Records from a data source
☆ ☆ ☆ ☆
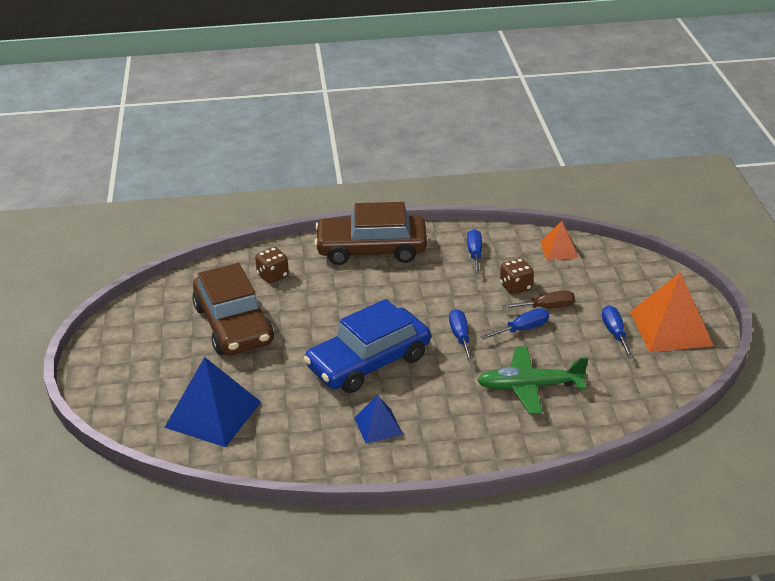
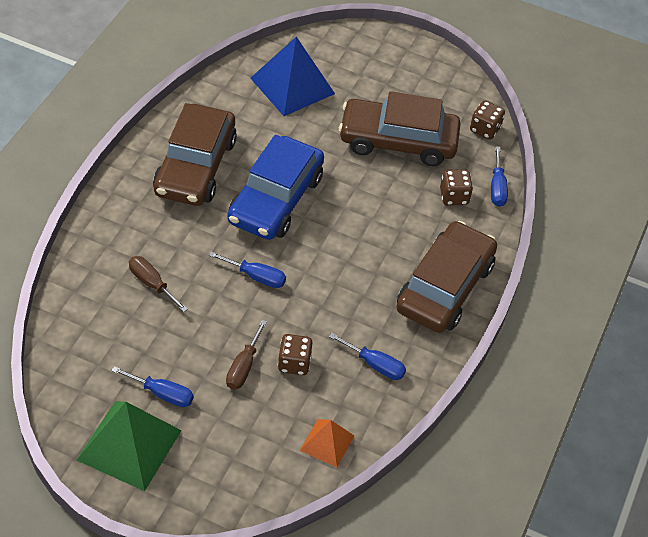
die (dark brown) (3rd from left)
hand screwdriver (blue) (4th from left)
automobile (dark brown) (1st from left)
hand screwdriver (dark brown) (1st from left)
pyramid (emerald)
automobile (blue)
☆ ☆ ☆ ☆
Exercise details – Whenever a line in the entries holds the word "brown", copy that line.

Task result –
die (dark brown) (3rd from left)
automobile (dark brown) (1st from left)
hand screwdriver (dark brown) (1st from left)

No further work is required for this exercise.